Every line from the top of the records below through the one containing "(660, 156) = (394, 185): black" must be copied exactly, and the pictures must not be.

----- SOURCE MATERIAL -----

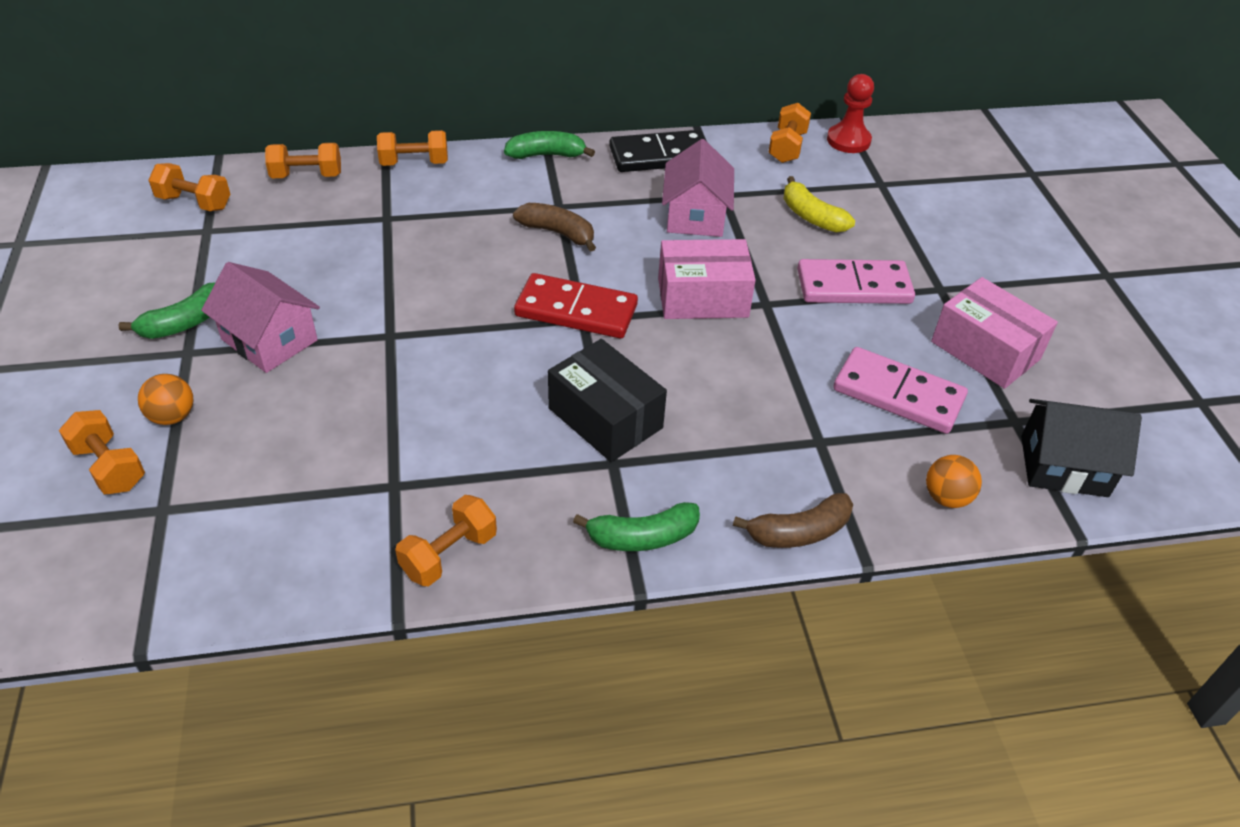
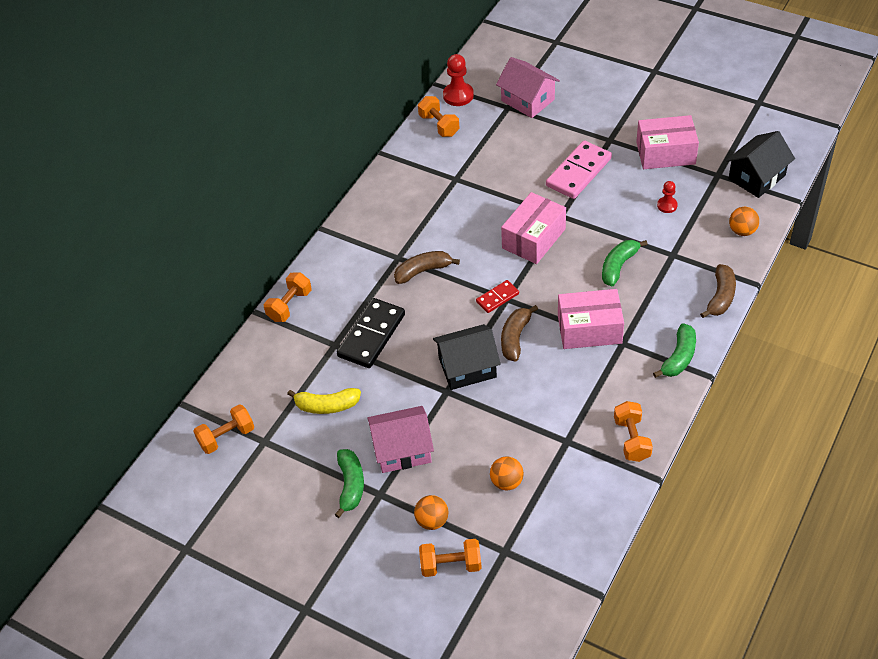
camera: 45 degrees left, 5 degrees up
(281, 457) = (507, 482): none -> orange ball
(307, 176) = (252, 366): orange dumbbell -> none
(442, 335) = (467, 367): none -> black house
(526, 355) = (515, 338): none -> brown banana
(546, 155) = (342, 237): green banana -> green banana (618, 266)
(576, 310) = (497, 298): red domino -> red domino, size x0.54
(605, 418) = (589, 329): black box -> pink box
(660, 156) = (394, 185): black domino -> black domino (371, 335)
(695, 216) = (463, 202): pink house -> pink house (528, 100)
(812, 217) = (509, 153): yellow banana -> yellow banana (327, 405)
(898, 394) = (667, 205): pink domino -> red pawn

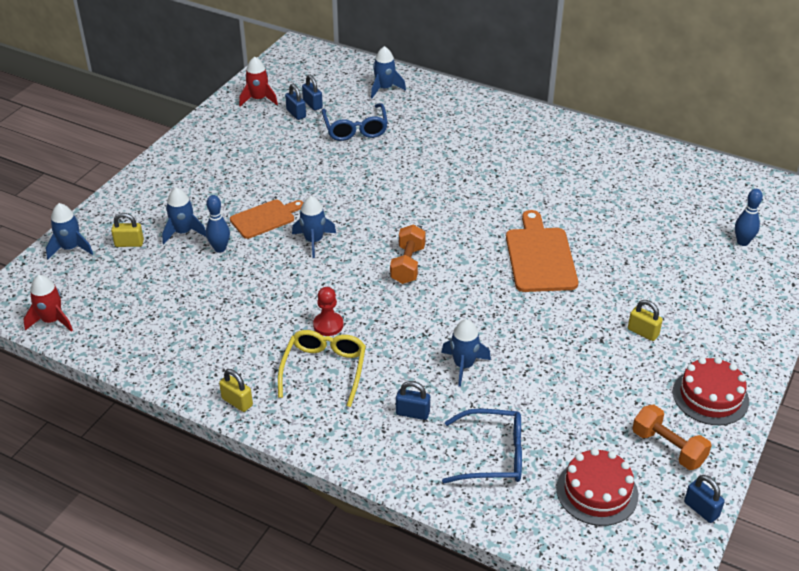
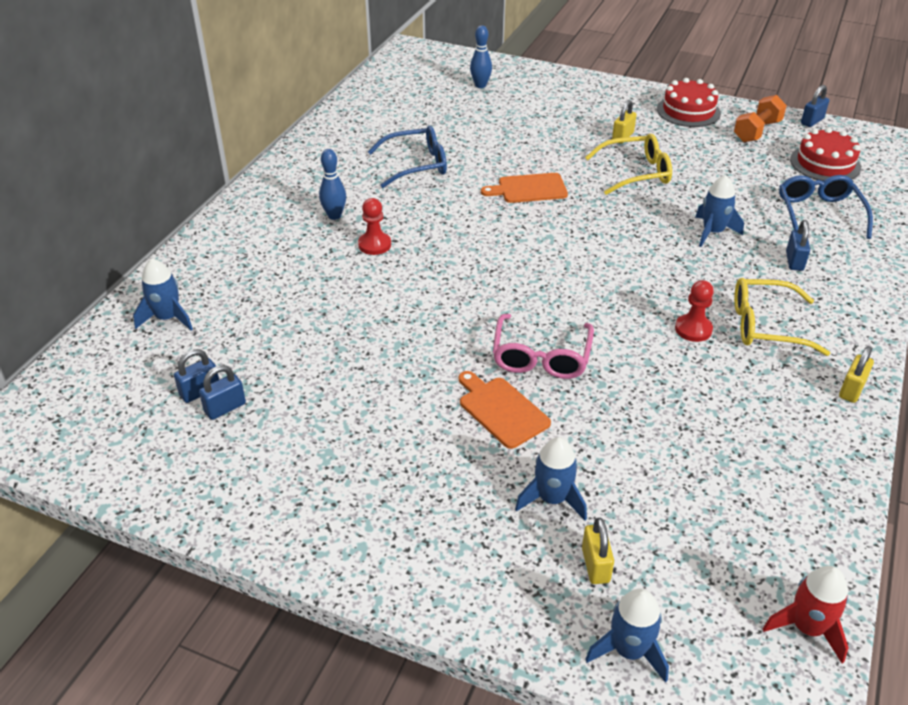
camera: 95 degrees left, 0 degrees up
(220, 248) = (580, 449): blue bowling pin -> blue bowling pin (334, 216)
(258, 99) = (173, 461): red rocket -> none
(314, 241) = (541, 356): blue rocket -> pink glasses
(355, 129) = (274, 339): blue glasses -> blue glasses (416, 165)
(407, 265) = (567, 276): orange dumbbell -> none
(459, 170) = (374, 245): none -> red pawn
(540, 256) = (529, 189): orange cutting board -> orange cutting board, size x0.65
(570, 330) = (635, 173): none -> yellow glasses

-----

(YOUR RESPONSE):
camera: 45 degrees left, 5 degrees up
(281, 457) = (507, 482): none -> orange ball
(307, 176) = (252, 366): orange dumbbell -> none
(442, 335) = (467, 367): none -> black house
(526, 355) = (515, 338): none -> brown banana
(546, 155) = (342, 237): green banana -> green banana (618, 266)
(576, 310) = (497, 298): red domino -> red domino, size x0.54
(605, 418) = (589, 329): black box -> pink box
(660, 156) = (394, 185): black domino -> black domino (371, 335)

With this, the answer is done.